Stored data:
╔══
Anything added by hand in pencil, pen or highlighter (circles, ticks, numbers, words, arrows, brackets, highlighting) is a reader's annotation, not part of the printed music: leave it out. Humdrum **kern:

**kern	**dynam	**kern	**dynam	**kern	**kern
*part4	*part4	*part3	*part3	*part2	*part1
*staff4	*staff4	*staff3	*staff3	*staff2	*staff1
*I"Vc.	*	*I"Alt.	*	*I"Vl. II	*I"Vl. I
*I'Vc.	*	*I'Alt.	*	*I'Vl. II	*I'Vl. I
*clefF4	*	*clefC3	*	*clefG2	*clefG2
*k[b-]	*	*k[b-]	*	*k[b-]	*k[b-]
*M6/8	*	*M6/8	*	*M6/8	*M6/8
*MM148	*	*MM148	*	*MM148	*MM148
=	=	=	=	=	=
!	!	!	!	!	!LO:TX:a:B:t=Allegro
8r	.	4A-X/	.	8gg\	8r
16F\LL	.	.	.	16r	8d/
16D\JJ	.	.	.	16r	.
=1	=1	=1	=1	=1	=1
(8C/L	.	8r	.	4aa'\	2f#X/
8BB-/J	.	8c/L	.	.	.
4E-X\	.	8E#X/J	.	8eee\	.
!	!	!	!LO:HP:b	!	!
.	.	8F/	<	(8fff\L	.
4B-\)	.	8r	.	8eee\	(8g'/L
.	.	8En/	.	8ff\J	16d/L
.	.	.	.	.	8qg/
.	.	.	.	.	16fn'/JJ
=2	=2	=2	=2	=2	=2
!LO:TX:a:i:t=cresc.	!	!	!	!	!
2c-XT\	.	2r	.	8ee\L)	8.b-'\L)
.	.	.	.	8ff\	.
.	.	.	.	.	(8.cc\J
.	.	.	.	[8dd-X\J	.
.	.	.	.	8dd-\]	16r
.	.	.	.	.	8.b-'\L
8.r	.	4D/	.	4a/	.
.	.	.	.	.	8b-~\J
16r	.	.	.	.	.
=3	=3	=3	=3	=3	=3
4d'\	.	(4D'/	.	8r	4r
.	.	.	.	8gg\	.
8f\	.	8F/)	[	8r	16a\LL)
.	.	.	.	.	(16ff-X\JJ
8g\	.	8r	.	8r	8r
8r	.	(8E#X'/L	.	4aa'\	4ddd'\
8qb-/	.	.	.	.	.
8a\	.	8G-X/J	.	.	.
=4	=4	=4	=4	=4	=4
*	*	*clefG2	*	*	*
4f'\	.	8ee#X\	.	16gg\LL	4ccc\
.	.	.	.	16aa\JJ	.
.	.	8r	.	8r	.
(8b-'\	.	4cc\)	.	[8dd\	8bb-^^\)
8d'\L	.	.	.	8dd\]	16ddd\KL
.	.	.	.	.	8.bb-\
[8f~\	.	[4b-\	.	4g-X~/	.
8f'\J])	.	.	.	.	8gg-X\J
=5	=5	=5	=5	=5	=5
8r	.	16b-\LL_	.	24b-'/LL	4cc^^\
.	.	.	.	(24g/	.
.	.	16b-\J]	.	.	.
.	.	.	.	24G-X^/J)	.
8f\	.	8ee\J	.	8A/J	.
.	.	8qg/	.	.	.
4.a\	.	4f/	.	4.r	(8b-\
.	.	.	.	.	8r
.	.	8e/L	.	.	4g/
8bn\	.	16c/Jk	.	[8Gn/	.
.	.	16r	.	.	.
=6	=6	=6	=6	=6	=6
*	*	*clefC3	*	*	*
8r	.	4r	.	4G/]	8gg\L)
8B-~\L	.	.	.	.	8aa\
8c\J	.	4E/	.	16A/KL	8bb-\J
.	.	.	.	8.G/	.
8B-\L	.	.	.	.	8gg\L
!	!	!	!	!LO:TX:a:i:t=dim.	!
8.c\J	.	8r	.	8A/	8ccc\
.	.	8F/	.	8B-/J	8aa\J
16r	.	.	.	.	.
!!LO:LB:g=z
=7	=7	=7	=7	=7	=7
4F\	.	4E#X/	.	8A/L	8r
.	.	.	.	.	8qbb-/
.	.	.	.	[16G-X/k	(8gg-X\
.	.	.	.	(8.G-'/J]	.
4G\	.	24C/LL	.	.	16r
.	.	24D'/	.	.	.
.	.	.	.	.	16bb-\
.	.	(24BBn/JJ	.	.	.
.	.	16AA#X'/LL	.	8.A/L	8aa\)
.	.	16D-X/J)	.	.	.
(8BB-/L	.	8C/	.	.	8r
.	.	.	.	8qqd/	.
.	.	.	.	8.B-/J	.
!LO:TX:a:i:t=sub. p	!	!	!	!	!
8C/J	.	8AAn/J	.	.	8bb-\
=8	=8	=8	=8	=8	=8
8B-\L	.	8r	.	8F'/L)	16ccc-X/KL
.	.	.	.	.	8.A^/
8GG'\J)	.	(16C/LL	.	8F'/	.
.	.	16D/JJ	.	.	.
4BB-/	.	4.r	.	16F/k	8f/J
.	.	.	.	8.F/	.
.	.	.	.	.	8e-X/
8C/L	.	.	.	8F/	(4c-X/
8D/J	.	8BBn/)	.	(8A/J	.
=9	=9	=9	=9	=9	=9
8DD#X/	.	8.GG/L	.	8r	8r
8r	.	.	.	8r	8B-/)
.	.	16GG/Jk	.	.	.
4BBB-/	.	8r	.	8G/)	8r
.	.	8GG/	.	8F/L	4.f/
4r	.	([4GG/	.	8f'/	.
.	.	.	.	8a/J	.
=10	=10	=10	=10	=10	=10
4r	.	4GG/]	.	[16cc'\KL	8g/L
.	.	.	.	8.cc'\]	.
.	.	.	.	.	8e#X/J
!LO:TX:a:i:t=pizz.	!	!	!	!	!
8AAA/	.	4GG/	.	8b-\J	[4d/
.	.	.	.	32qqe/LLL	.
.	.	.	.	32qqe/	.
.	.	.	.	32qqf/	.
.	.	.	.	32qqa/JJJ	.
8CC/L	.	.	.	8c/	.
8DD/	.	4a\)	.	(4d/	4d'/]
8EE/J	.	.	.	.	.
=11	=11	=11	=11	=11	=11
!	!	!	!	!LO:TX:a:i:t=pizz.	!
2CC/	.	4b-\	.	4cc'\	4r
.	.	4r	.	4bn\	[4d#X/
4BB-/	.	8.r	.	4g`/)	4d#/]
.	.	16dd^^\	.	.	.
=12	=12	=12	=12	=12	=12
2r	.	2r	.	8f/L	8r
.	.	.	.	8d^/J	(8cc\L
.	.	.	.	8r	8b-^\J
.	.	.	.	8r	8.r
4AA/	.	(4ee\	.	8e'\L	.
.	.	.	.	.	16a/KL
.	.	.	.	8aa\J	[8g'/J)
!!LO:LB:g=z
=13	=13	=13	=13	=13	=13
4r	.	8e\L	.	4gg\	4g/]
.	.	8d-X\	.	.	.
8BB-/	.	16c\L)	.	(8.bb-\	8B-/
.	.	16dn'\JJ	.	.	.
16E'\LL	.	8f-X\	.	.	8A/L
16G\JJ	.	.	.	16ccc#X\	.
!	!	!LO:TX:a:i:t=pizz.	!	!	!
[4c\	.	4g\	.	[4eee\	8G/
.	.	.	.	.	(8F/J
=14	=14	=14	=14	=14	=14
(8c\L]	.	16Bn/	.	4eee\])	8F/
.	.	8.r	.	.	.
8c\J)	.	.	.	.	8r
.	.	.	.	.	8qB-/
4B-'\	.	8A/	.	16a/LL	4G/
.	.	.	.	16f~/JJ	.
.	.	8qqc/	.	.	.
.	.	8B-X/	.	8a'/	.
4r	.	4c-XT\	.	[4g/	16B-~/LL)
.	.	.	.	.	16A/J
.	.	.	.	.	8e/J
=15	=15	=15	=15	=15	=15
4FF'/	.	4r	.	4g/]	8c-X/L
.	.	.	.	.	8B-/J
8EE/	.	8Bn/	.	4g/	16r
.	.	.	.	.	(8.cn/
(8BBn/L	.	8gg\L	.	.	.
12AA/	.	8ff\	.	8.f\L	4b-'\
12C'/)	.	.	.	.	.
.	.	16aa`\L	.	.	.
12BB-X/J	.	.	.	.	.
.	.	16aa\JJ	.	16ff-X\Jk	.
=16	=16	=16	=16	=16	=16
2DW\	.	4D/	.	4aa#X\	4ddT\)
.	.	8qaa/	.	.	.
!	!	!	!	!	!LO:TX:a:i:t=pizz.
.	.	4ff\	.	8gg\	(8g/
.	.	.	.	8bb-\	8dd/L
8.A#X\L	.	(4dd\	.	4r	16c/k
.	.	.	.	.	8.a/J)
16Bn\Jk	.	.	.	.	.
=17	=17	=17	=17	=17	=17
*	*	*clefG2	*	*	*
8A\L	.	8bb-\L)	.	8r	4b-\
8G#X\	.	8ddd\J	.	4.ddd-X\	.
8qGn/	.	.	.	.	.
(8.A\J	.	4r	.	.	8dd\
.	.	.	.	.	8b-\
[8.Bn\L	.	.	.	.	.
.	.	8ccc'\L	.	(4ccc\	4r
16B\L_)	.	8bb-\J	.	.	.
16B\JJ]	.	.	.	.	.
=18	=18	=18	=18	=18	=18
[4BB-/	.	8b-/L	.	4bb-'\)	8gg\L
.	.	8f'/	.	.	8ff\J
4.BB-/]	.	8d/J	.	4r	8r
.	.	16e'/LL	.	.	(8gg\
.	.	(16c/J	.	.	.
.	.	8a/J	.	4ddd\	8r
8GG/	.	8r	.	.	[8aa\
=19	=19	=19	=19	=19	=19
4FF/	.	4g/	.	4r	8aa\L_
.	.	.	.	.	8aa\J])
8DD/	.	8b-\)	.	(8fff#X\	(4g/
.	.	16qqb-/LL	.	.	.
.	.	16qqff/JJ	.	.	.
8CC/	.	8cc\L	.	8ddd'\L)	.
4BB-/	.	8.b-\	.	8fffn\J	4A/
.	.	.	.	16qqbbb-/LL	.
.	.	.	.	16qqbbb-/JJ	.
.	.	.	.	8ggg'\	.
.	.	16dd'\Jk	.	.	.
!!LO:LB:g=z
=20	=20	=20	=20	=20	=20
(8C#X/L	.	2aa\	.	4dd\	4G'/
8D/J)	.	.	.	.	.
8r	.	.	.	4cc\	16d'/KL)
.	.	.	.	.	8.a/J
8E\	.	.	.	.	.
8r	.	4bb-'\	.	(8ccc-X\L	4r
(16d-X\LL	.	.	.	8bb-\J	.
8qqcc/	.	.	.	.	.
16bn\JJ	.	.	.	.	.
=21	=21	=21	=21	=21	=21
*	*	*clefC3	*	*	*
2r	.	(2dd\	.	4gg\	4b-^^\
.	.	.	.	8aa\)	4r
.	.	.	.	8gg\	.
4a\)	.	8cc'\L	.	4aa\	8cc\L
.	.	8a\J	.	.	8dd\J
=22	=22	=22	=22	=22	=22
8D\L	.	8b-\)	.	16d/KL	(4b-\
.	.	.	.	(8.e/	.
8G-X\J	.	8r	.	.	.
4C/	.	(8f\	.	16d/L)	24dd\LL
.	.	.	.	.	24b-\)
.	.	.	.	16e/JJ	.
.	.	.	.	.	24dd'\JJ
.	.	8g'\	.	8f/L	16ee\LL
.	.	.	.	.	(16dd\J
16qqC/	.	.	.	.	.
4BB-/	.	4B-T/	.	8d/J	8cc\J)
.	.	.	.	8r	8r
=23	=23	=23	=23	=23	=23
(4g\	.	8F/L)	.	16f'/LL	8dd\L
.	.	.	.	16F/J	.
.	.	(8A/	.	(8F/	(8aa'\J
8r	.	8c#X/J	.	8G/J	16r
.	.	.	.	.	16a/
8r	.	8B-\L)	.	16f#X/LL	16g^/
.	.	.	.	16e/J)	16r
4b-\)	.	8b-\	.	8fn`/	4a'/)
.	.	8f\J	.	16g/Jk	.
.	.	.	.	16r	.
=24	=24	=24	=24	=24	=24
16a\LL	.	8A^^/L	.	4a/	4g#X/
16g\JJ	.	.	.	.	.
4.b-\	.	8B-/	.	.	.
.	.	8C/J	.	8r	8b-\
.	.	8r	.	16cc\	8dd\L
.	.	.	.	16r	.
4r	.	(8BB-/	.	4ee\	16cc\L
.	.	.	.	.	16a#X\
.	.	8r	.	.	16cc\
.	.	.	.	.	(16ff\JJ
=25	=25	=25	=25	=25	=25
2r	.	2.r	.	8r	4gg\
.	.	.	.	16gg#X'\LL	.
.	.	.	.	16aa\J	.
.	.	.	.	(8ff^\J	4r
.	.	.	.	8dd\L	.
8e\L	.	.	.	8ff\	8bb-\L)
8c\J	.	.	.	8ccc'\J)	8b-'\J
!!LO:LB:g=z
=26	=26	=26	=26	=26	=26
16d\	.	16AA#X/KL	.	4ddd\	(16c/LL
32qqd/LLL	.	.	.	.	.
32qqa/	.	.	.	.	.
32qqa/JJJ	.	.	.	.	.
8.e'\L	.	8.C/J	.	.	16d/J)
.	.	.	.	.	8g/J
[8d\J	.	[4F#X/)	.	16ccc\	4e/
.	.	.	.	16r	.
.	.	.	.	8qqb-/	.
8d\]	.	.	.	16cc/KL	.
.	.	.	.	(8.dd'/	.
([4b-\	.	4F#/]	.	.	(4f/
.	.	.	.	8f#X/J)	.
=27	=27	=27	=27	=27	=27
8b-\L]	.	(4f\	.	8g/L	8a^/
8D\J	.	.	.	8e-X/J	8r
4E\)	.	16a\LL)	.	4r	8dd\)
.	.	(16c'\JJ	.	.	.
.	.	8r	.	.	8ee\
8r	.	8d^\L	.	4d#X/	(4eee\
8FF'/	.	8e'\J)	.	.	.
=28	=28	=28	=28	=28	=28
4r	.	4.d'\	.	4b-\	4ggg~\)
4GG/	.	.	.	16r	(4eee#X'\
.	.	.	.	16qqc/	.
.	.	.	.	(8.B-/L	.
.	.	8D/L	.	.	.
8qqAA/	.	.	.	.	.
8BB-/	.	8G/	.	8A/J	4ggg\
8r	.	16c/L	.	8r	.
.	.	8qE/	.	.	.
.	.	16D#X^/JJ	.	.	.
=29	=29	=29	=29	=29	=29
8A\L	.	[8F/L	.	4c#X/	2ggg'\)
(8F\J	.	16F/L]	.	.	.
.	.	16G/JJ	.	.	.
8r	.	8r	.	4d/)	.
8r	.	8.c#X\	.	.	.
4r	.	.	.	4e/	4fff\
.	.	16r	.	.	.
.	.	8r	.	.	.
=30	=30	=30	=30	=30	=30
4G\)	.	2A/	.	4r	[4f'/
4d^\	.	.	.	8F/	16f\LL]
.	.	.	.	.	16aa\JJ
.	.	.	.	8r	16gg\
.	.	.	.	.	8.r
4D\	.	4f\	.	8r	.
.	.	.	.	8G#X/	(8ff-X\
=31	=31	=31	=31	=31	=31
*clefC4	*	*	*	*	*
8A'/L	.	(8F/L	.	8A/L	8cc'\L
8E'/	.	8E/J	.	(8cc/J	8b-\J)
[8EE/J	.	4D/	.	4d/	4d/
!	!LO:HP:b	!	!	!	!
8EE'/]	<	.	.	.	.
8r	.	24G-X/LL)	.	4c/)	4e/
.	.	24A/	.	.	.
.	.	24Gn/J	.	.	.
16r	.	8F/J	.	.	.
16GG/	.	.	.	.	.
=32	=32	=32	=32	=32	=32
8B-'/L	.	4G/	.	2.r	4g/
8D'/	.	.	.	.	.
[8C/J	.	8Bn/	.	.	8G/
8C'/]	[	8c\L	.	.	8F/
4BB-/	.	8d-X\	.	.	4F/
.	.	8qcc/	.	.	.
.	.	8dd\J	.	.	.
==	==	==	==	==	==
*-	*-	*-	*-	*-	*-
╚══
Written instruction: Show every line of the entries above that contains the string "kern", treating uppercase and lowercase letters as distinct.

Reply:
Anything added by hand in pencil, pen or highlighter (circles, ticks, numbers, words, arrows, brackets, highlighting) is a reader's annotation, not part of the printed music: leave it out. Humdrum **kern:
**kern	**dynam	**kern	**dynam	**kern	**kern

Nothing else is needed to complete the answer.